**Your assignment**
Return every line below in which "SERVO" appears.

**Information given**
-*-

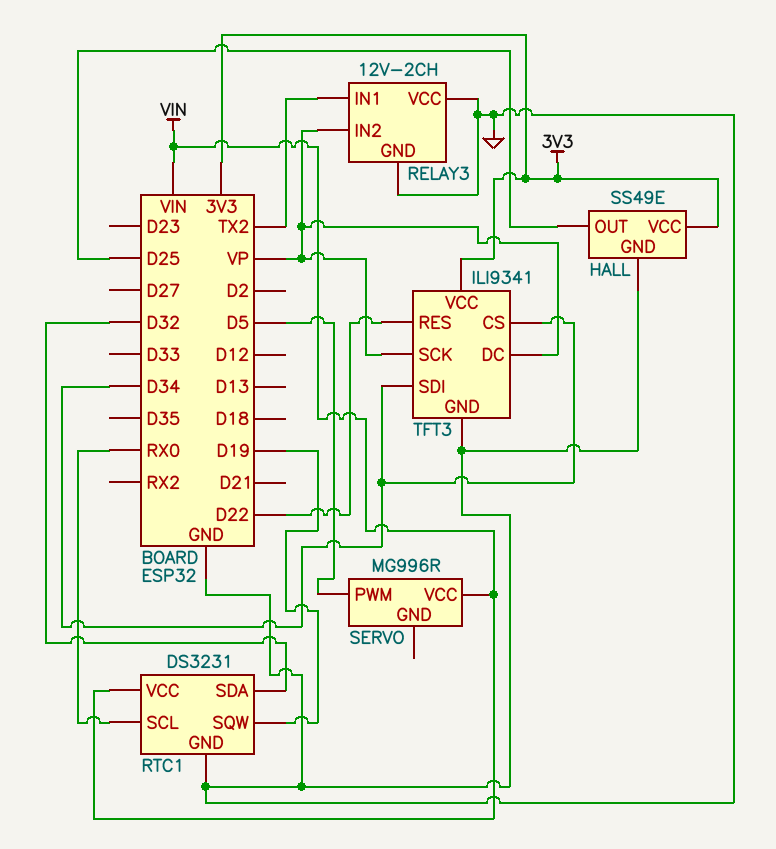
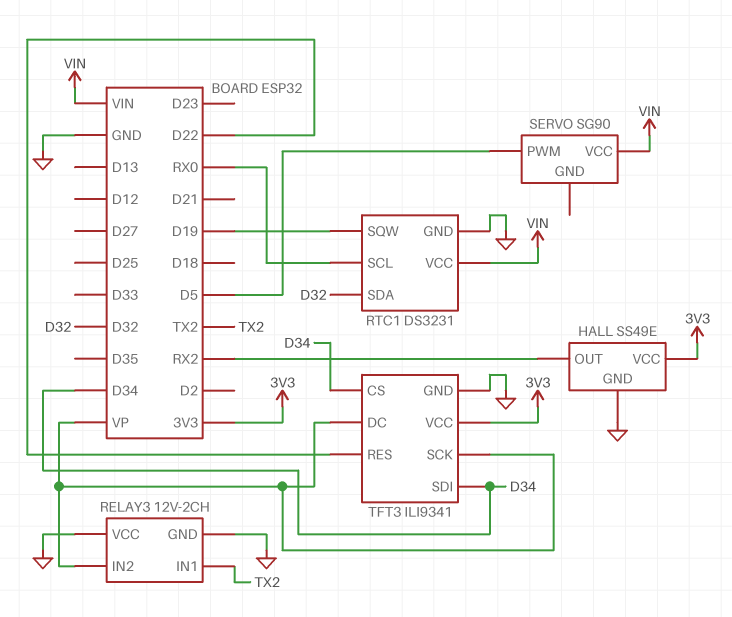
HALL pin OUT: D25 -> RX2
SERVO: MG996R -> SG90

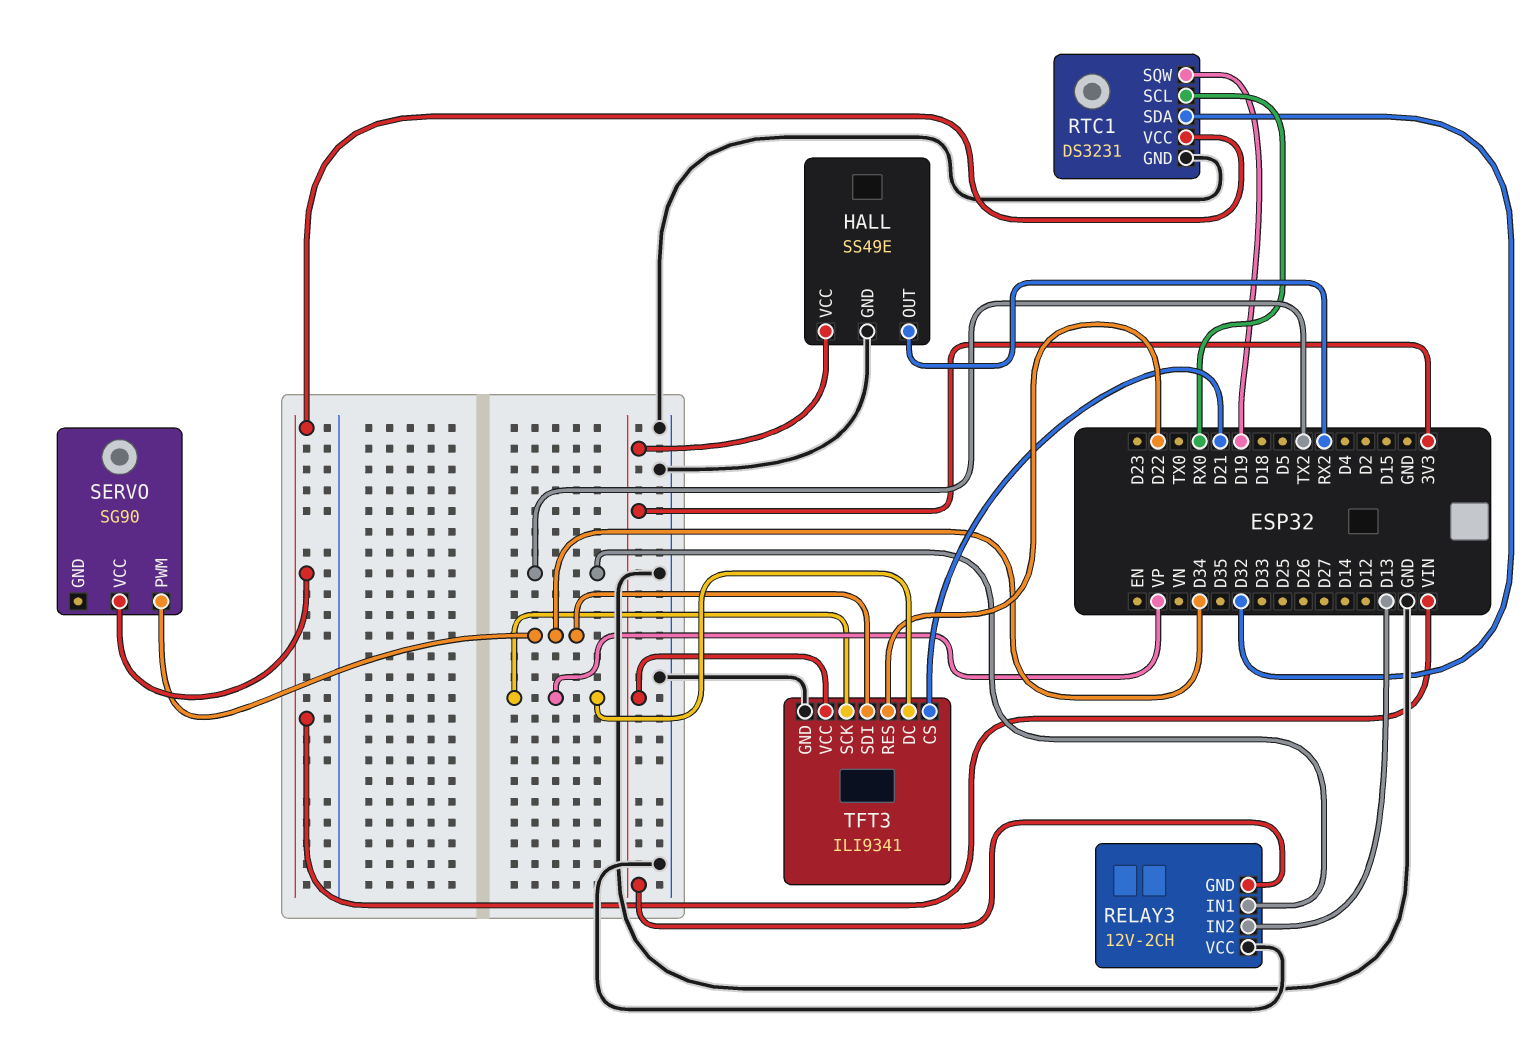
RELAY3 pin GND: GND -> 3V3
RELAY3 pin IN2: VP -> D13
SERVO pin PWM: D5 -> D34
TFT3 pin CS: D34 -> D21

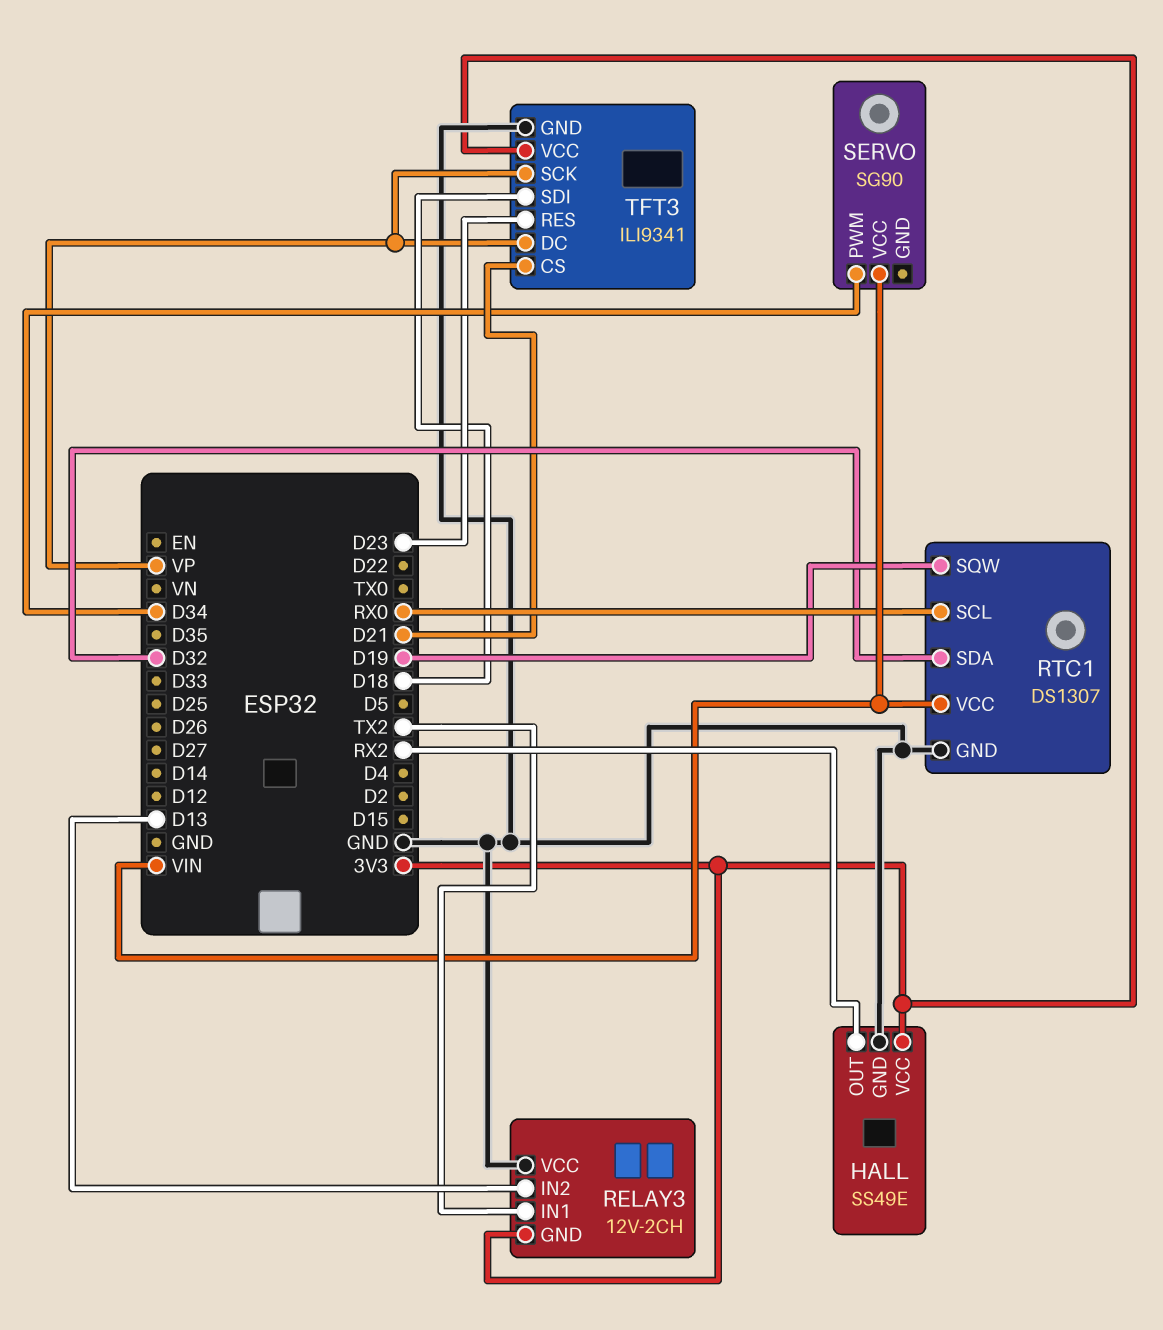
RTC1: DS3231 -> DS1307
TFT3 pin RES: D22 -> D23
TFT3 pin SDI: D34 -> D18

-*-

**Response area**
SERVO: MG996R -> SG90
SERVO pin PWM: D5 -> D34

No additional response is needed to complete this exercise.